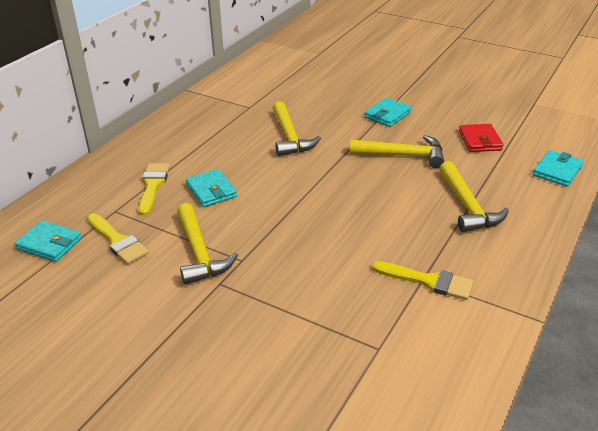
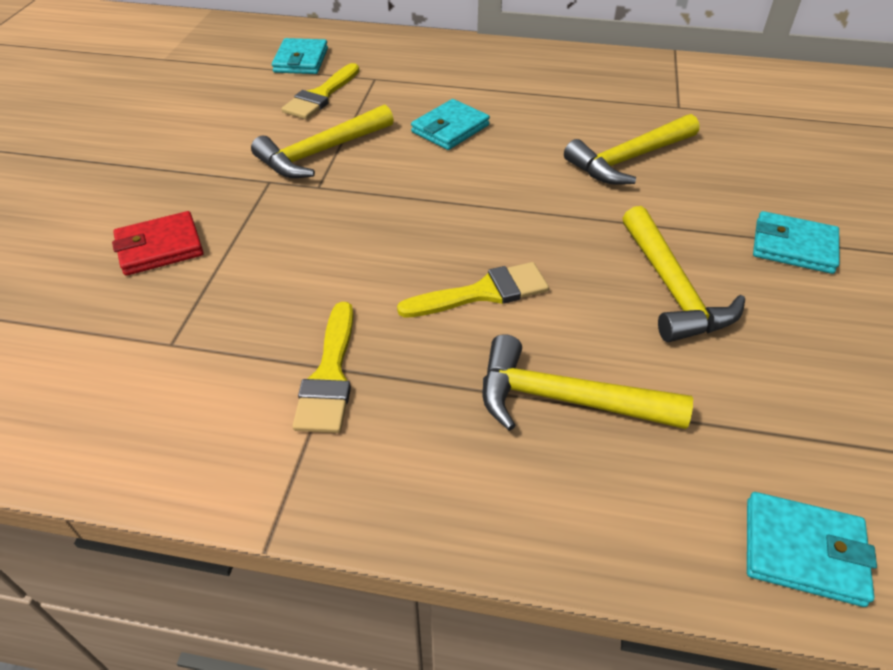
camera: 70 degrees right, 10 degrees up
(153, 186) = (436, 87): yellow brush -> yellow brush (482, 293)
(467, 206) = (565, 400): yellow hammer -> yellow hammer turned 45 degrees clockwise
(480, 141) = (817, 392): red wallet -> red wallet (160, 248)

_ _ _

Directions ▸ Start at the first line and set down all of the data exactly, passing over the pictures.

Answer space ▸
camera: 70 degrees right, 10 degrees up
(153, 186) = (436, 87): yellow brush -> yellow brush (482, 293)
(467, 206) = (565, 400): yellow hammer -> yellow hammer turned 45 degrees clockwise
(480, 141) = (817, 392): red wallet -> red wallet (160, 248)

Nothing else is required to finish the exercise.